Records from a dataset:
=== Section Start ===
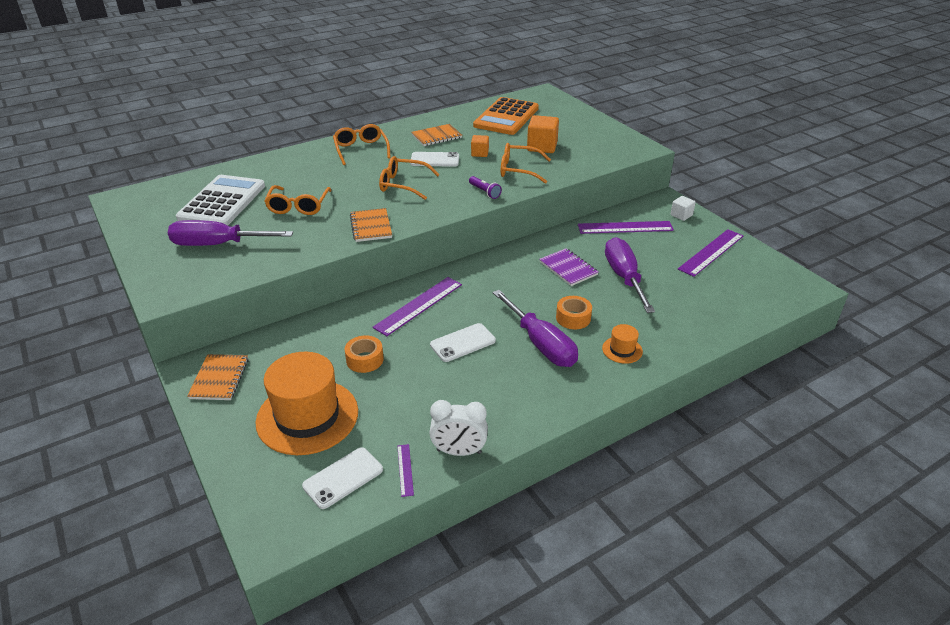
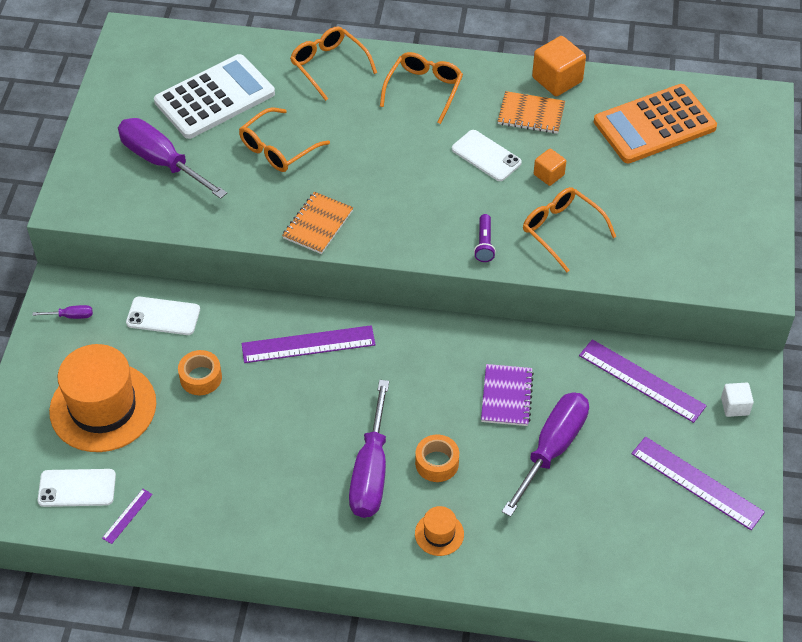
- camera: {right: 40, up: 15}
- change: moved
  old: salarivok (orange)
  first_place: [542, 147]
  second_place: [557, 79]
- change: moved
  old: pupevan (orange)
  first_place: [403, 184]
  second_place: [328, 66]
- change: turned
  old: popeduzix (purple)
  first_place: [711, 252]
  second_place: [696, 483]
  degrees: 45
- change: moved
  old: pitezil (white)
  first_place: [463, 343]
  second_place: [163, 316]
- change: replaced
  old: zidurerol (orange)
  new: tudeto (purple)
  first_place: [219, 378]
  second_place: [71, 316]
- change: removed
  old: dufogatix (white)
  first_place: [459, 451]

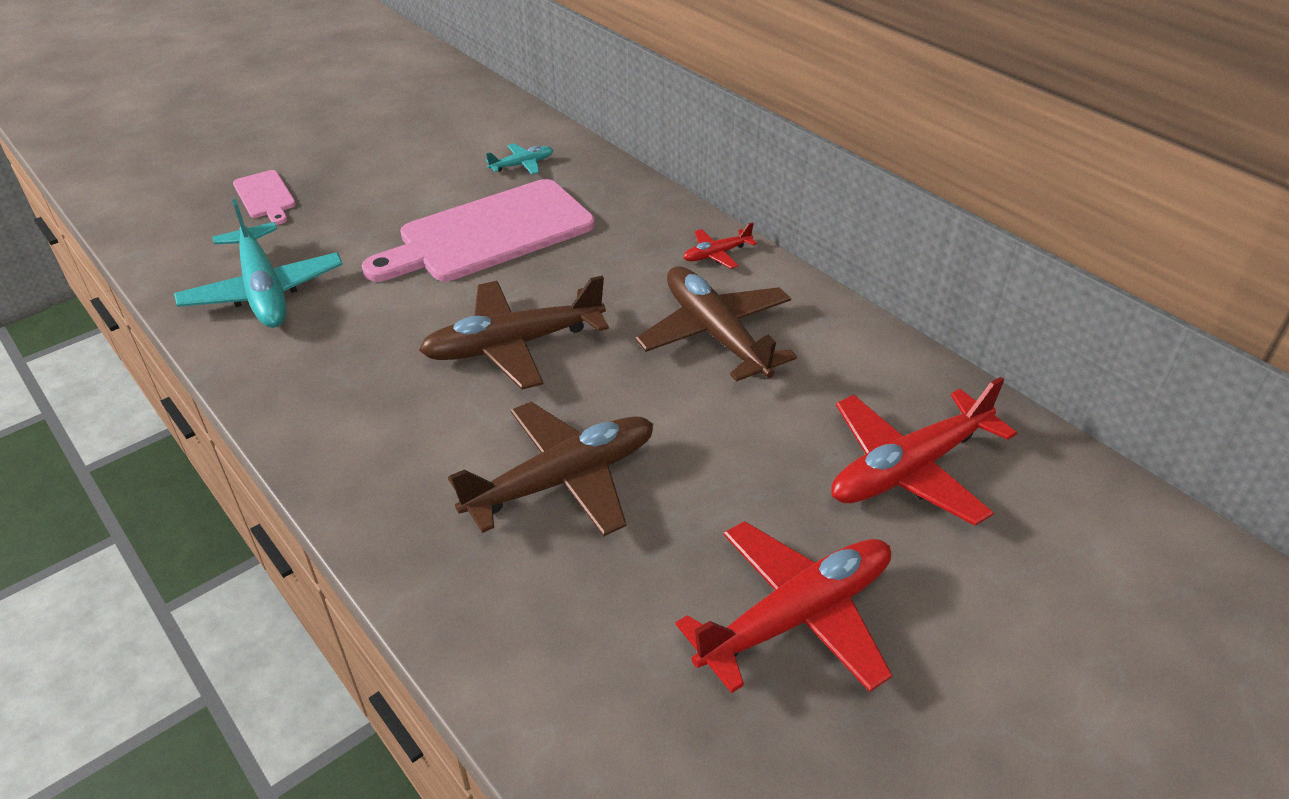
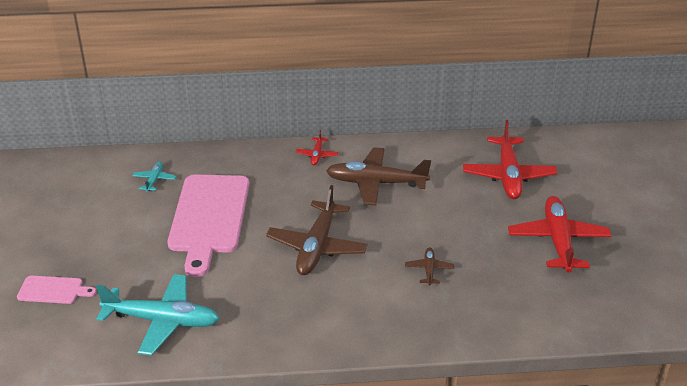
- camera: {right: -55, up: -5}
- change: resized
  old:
=== Section End ===
=== Section Start ===
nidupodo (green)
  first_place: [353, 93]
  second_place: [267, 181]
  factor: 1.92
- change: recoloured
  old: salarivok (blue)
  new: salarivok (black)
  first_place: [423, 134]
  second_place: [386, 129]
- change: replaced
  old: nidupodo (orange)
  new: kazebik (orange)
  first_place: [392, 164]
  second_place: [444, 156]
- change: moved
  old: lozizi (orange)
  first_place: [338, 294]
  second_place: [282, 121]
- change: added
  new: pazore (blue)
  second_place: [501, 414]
=== Section End ===
=== Section Start ===
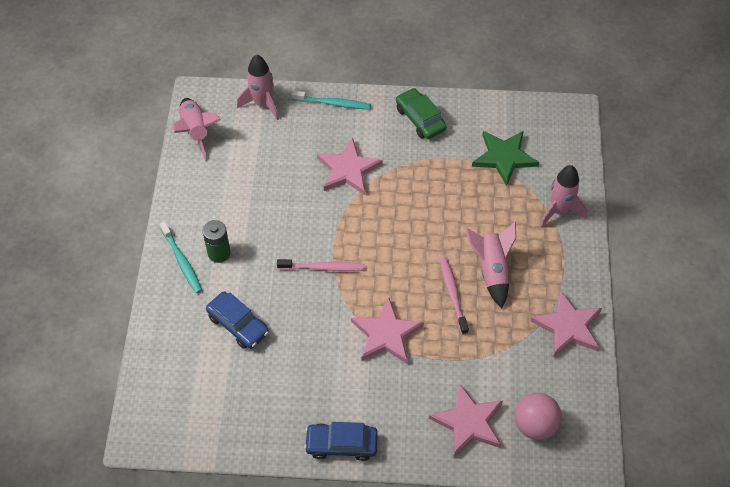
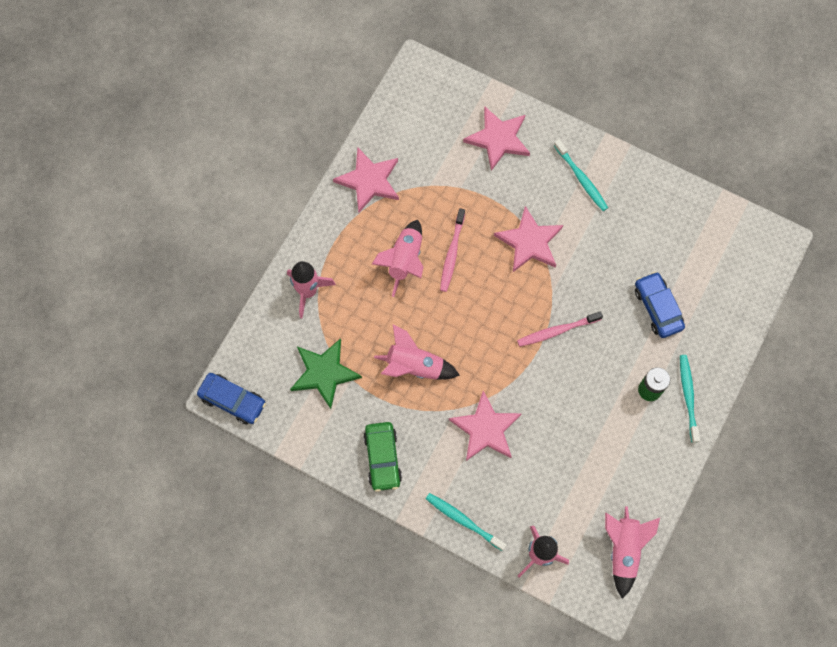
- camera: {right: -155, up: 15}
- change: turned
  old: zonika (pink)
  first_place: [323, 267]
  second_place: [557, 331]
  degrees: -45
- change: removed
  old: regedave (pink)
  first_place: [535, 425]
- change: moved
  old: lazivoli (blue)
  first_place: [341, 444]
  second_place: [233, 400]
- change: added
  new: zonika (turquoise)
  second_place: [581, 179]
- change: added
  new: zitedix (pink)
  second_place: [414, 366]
=== Section End ===
Go through the entries and copy every line that has "purple".

  old: popeduzix (purple)
  new: tudeto (purple)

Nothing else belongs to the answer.